__What you have to do__
Copy out the lines of all the records below with each "none" replaced by "blank" and nothing else changed. Leave the pictures out.

__Data listing__
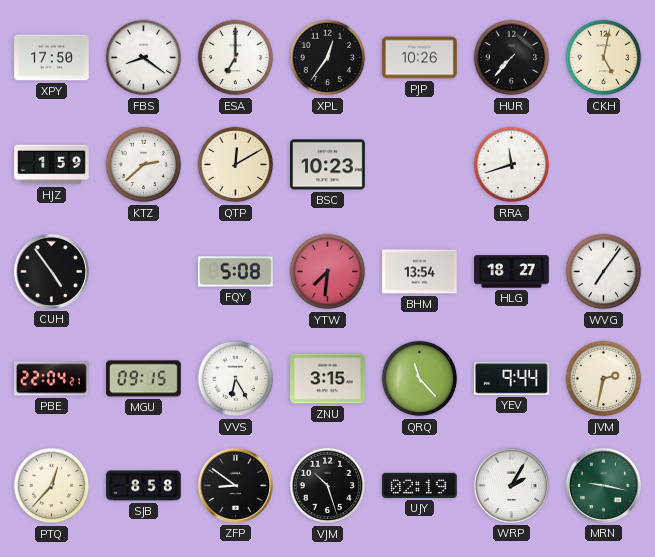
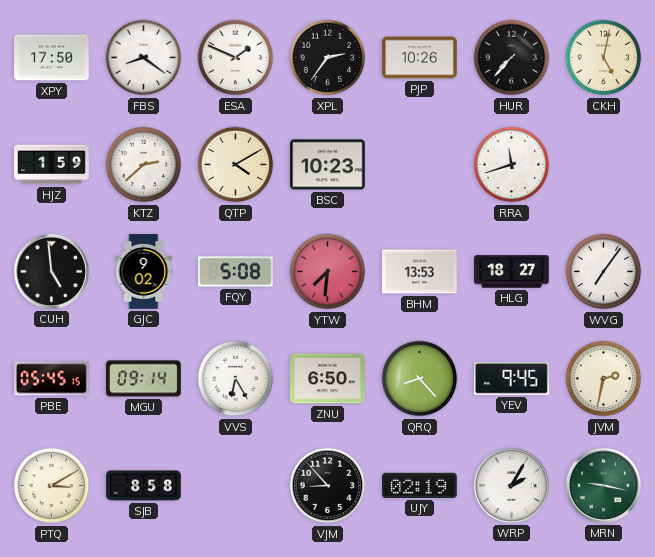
ESA: 7:00 -> 1:49
XPL: 12:36 -> 2:36
QTP: 12:10 -> 4:10
CUH: 4:54 -> 4:59
GJC: none -> 9:02
BHM: 13:54 -> 13:53
PBE: 22:04 -> 05:45
MGU: 09:15 -> 09:14
ZNU: 3:15 -> 6:50
QRQ: 11:23 -> 8:23
YEV: 9:44 -> 9:45
PTQ: 12:37 -> 3:10
ZFP: 8:51 -> none
VJM: 10:27 -> 8:53
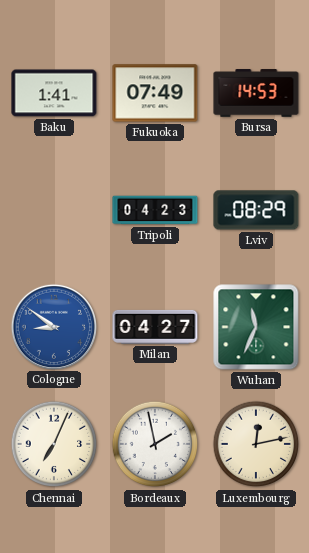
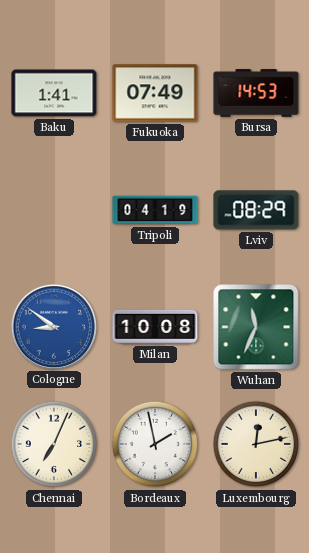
Tripoli: 04:23 -> 04:19
Milan: 04:27 -> 10:08
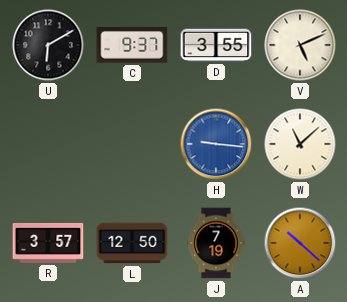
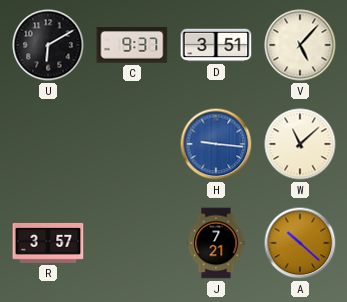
D: 3:55 -> 3:51
V: 5:11 -> 5:07
L: 12:50 -> none
J: 7:19 -> 7:21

__Task result__
ESA: 7:00 -> 1:49
XPL: 12:36 -> 2:36
QTP: 12:10 -> 4:10
CUH: 4:54 -> 4:59
GJC: blank -> 9:02
BHM: 13:54 -> 13:53
PBE: 22:04 -> 05:45
MGU: 09:15 -> 09:14
ZNU: 3:15 -> 6:50
QRQ: 11:23 -> 8:23
YEV: 9:44 -> 9:45
PTQ: 12:37 -> 3:10
ZFP: 8:51 -> blank
VJM: 10:27 -> 8:53
Tripoli: 04:23 -> 04:19
Milan: 04:27 -> 10:08
D: 3:55 -> 3:51
V: 5:11 -> 5:07
L: 12:50 -> blank
J: 7:19 -> 7:21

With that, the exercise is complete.